*** The data

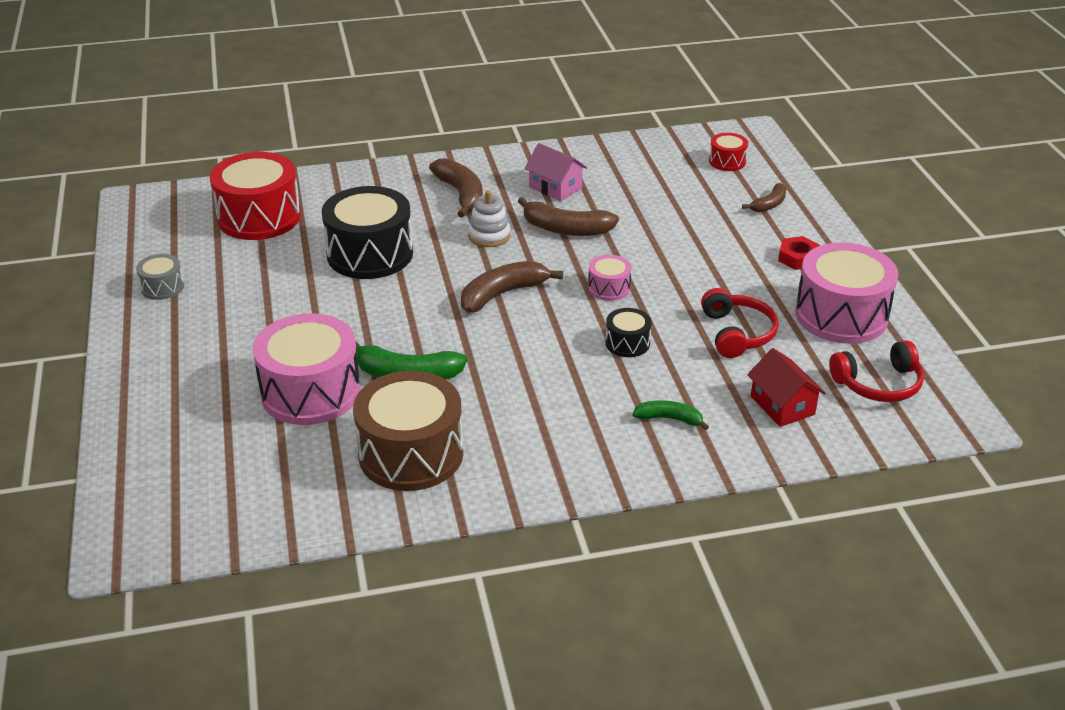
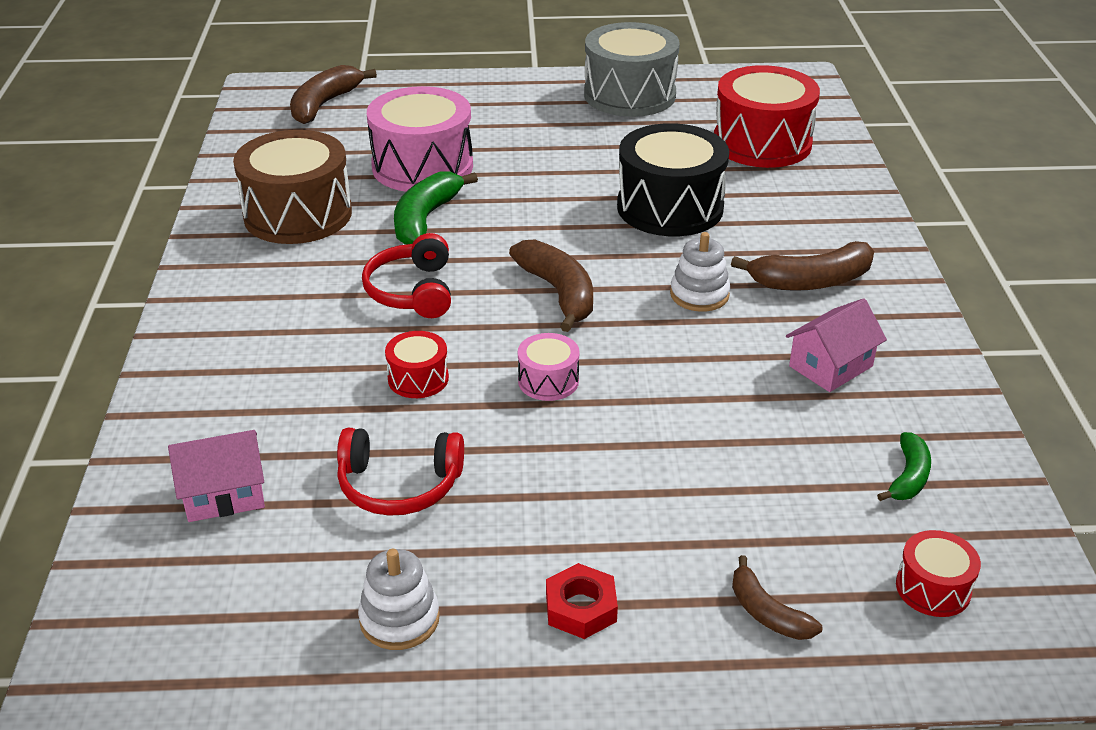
camera: 100 degrees right, 0 degrees up
(162, 287) = (629, 95): grey drum -> grey drum, size x2.11
(566, 229) = (708, 362): brown banana -> brown banana (324, 104)
(627, 343) = (418, 379): black drum -> red drum
(669, 419) = (254, 389): green banana -> green banana (908, 477)
(782, 405) = (224, 494): red house -> pink house
(841, 315) = (399, 619): pink drum -> white stacking toy
(878, 384) = (213, 613): red headphones -> red headphones (412, 291)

******

* Exercise directions: Extract each line from the entries above that contains the string "banana".

* Reply:
(566, 229) = (708, 362): brown banana -> brown banana (324, 104)
(669, 419) = (254, 389): green banana -> green banana (908, 477)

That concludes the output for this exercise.